## [Exercise objective]
Nothing but the lines from the one with "baseball cap (teal) [795, 223, 88, 58]" through the final line of the entries below should be written out, each exactly as given.

Before-and-after object lists:
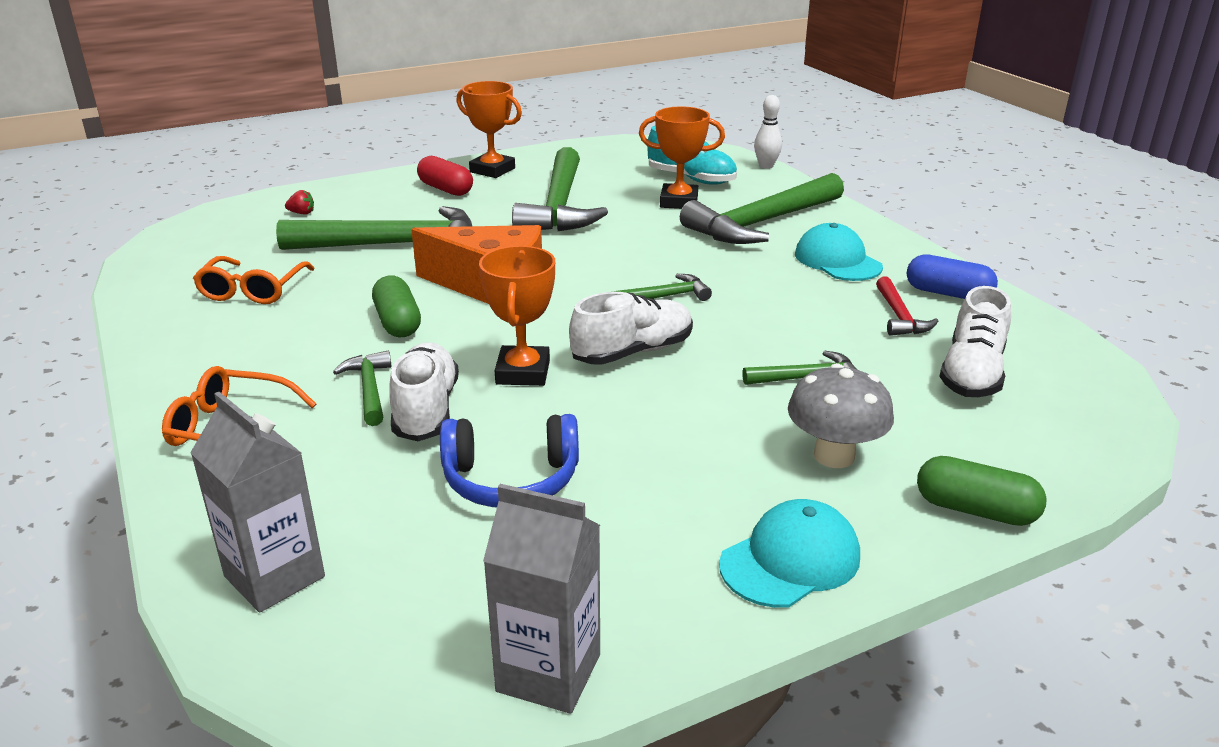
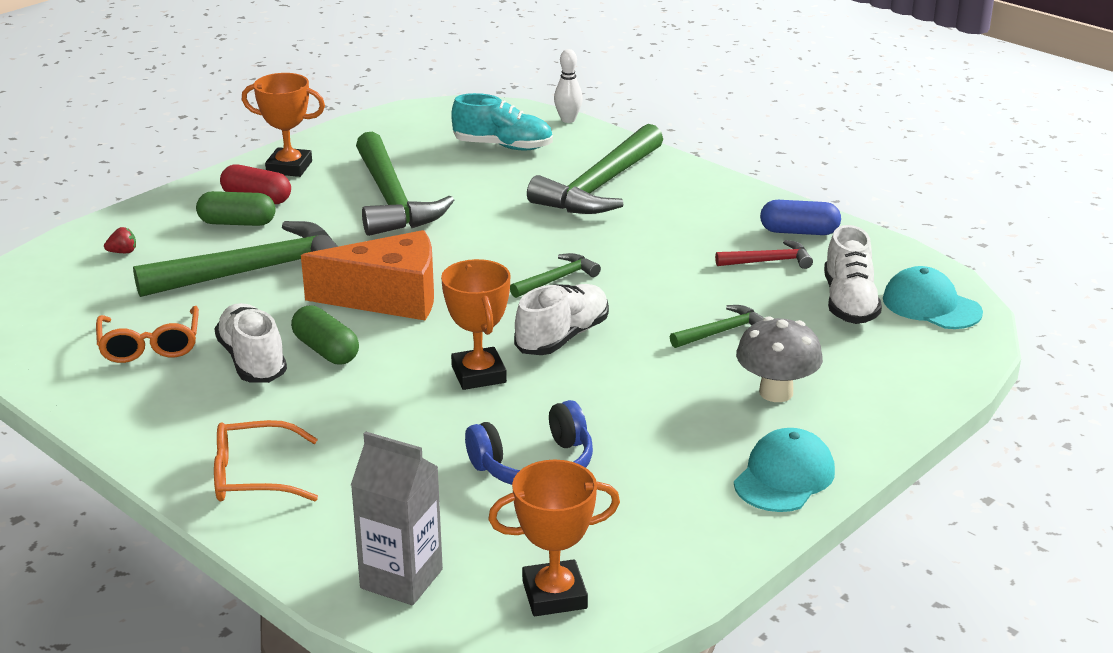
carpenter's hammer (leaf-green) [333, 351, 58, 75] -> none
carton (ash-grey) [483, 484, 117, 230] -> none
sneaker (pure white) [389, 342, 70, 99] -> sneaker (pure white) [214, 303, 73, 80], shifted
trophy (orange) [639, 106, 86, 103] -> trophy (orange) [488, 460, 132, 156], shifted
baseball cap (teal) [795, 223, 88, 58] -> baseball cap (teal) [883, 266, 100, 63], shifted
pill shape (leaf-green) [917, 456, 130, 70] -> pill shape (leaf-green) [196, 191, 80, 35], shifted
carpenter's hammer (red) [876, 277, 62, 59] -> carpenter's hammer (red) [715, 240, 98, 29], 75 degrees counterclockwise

## [Exercise result]
baseball cap (teal) [795, 223, 88, 58] -> baseball cap (teal) [883, 266, 100, 63], shifted
pill shape (leaf-green) [917, 456, 130, 70] -> pill shape (leaf-green) [196, 191, 80, 35], shifted
carpenter's hammer (red) [876, 277, 62, 59] -> carpenter's hammer (red) [715, 240, 98, 29], 75 degrees counterclockwise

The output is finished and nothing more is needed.